RECORDS PROVIDED:

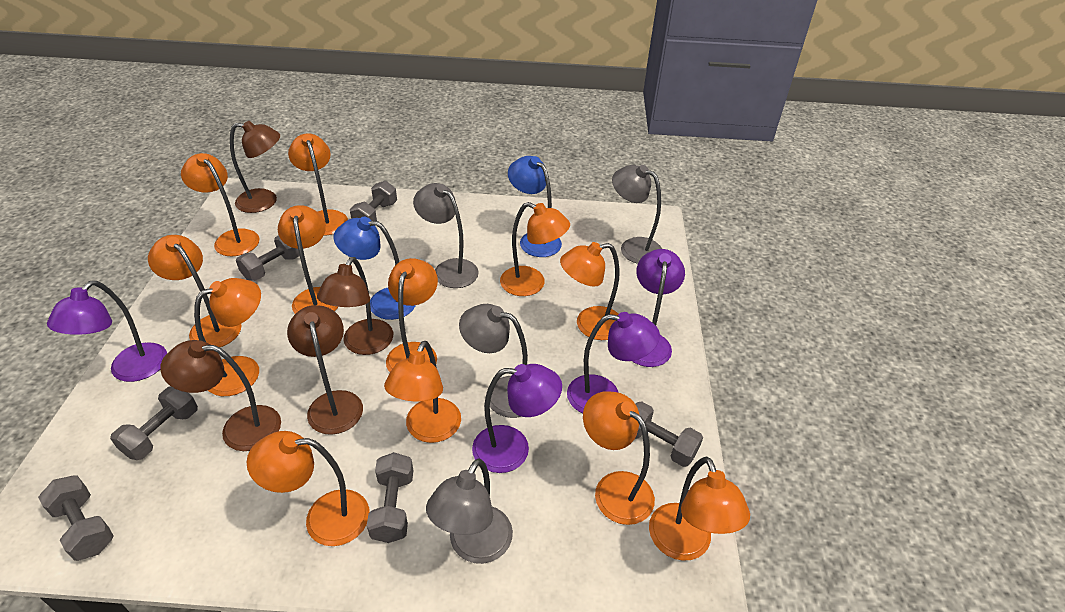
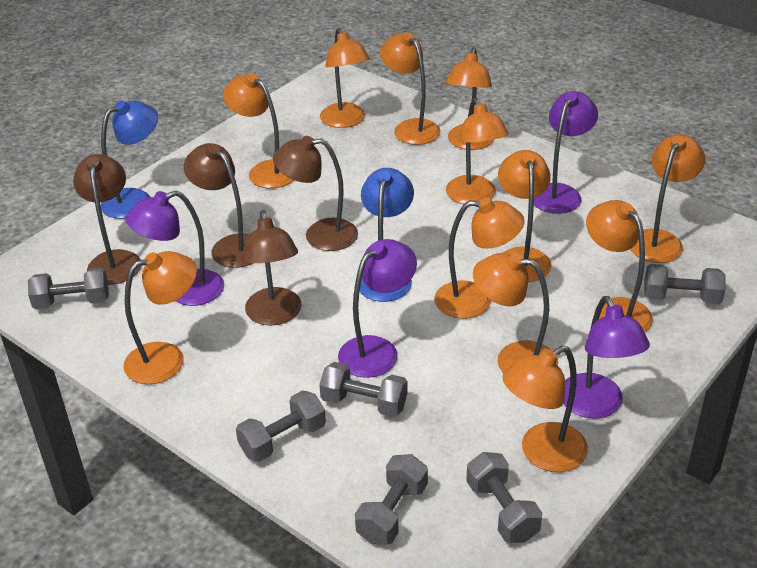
grey lamp: 4 -> 0

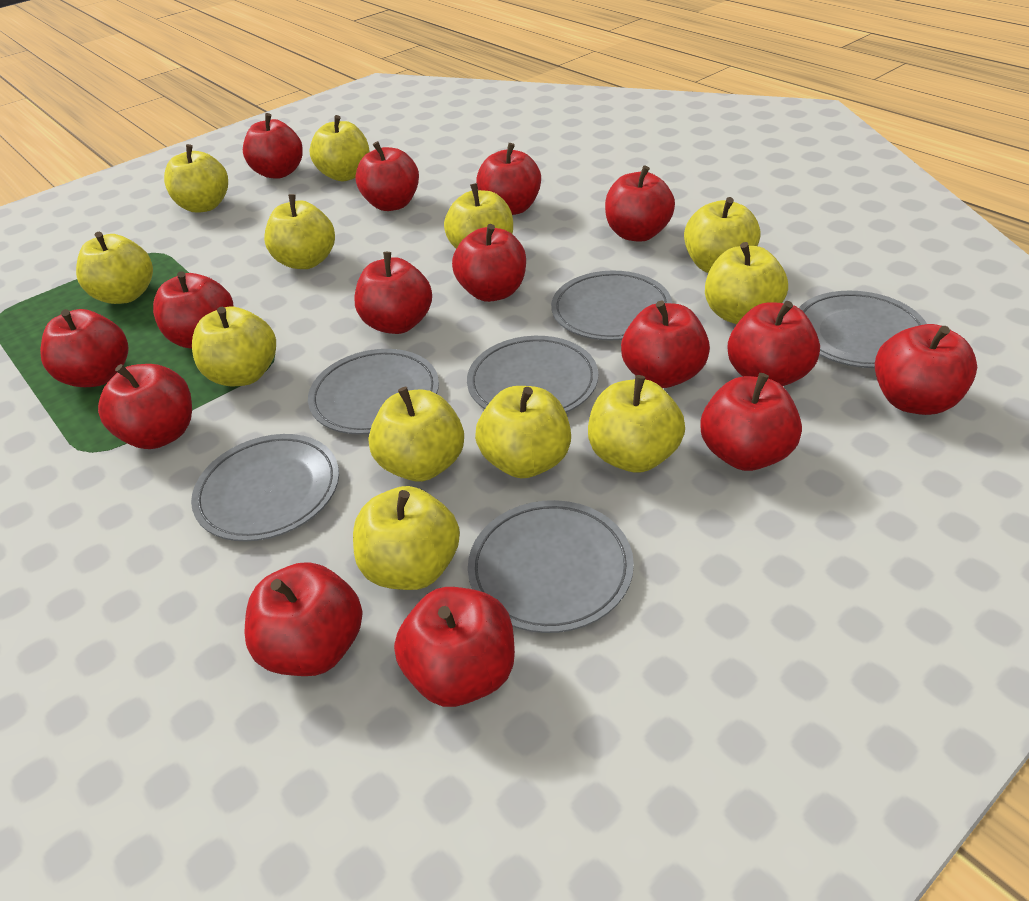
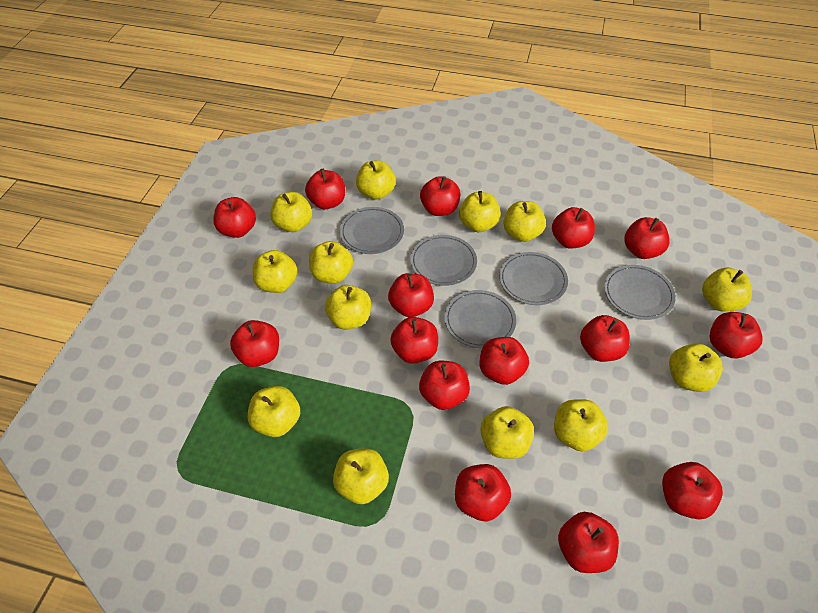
grey plate: 6 -> 5
yellow apple: 12 -> 13

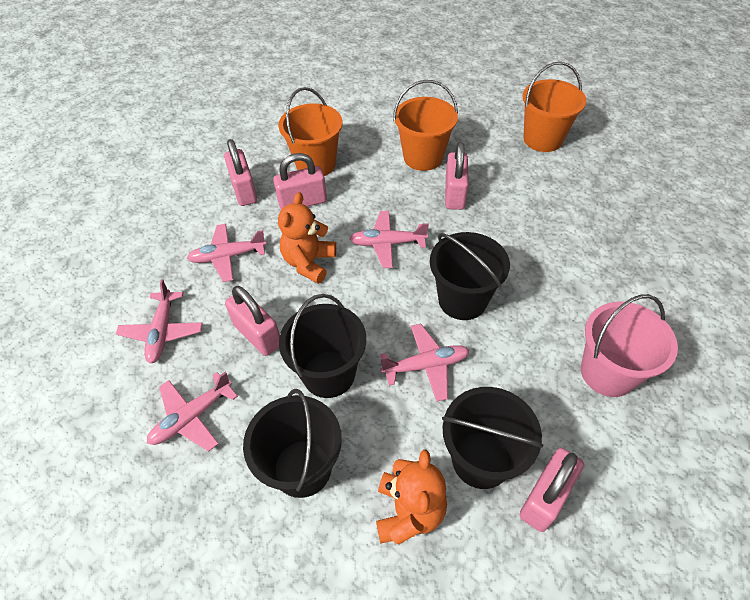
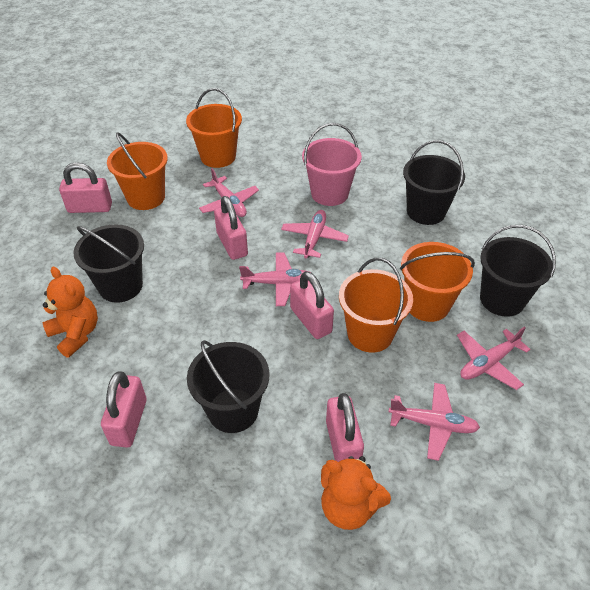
orange bucket: 3 -> 4

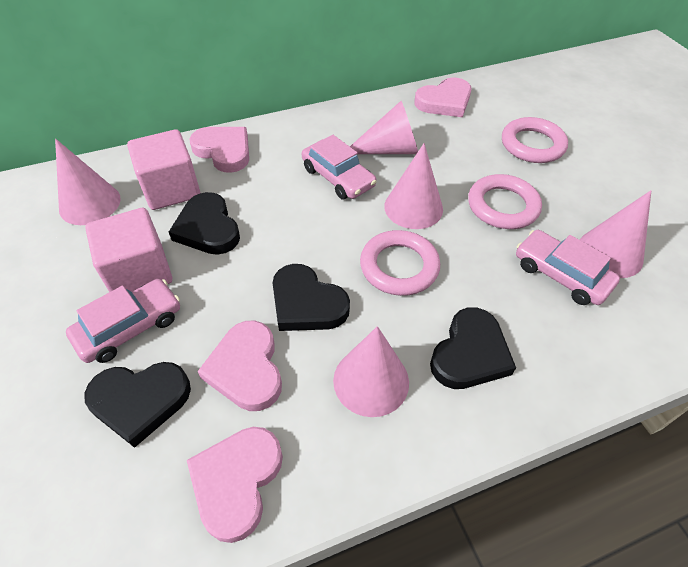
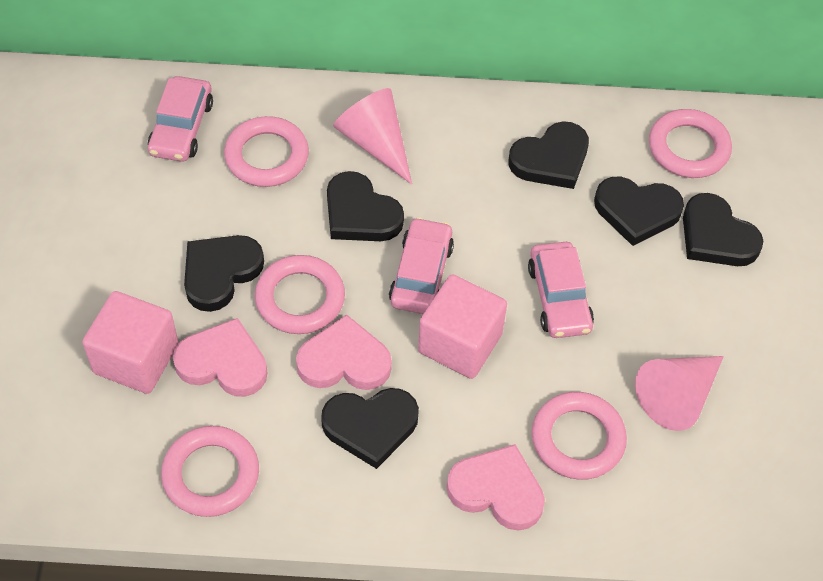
black heart: 4 -> 6
pink cone: 5 -> 2
pink heart: 4 -> 3
pink ring: 3 -> 5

REQUIRED WORK:
Set down the material again exactly. Don't carry over any pictures.

REPLY:
grey lamp: 4 -> 0

grey plate: 6 -> 5
yellow apple: 12 -> 13

orange bucket: 3 -> 4

black heart: 4 -> 6
pink cone: 5 -> 2
pink heart: 4 -> 3
pink ring: 3 -> 5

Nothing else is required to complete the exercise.